(Material to process begins)

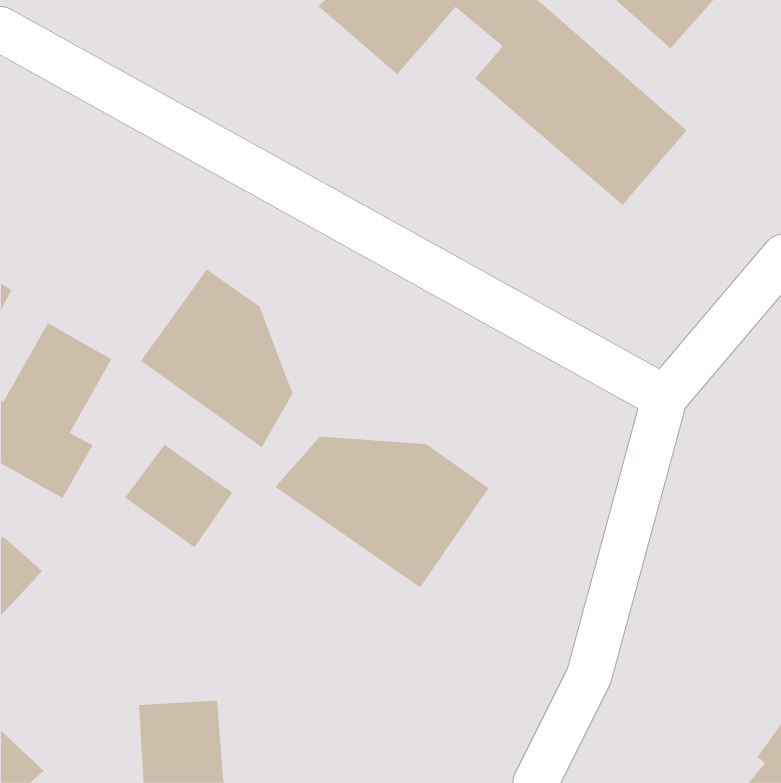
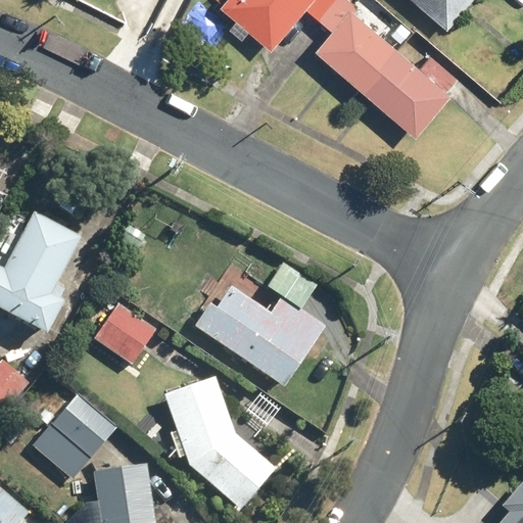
building: [140,268,293,448] -> none
building: none -> [164,385,254,498]
building: none -> [32,393,121,482]

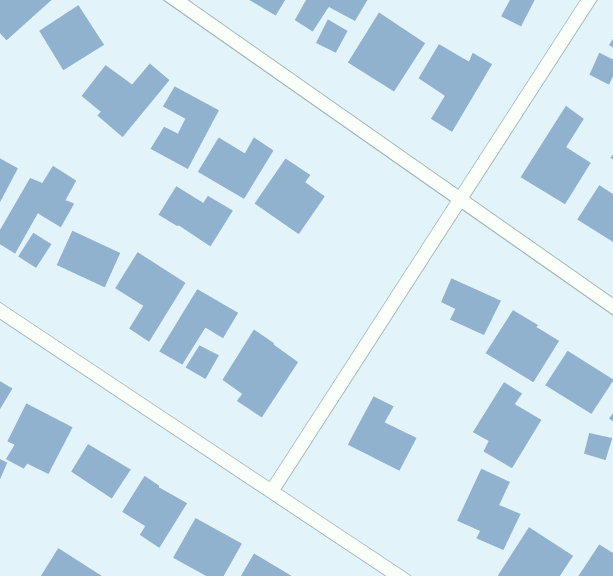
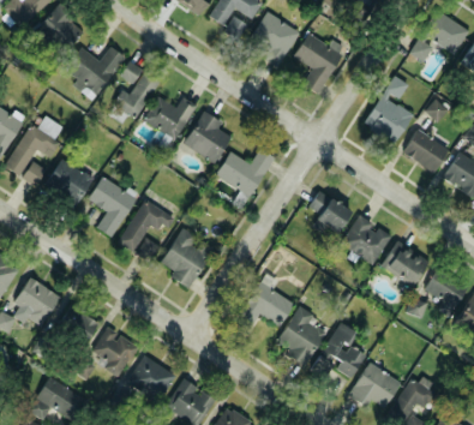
building: [158,185,234,247] -> none
building: none -> [215,148,275,197]
building: [472,381,542,469] -> [278,306,326,366]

(Material to process ends)

Your instructions » Skip all lines ahead of the one containing "building: none -> [215,148,275,197]". Reproduce that line and the remainder of the listing above exactly.

Output »
building: none -> [215,148,275,197]
building: [472,381,542,469] -> [278,306,326,366]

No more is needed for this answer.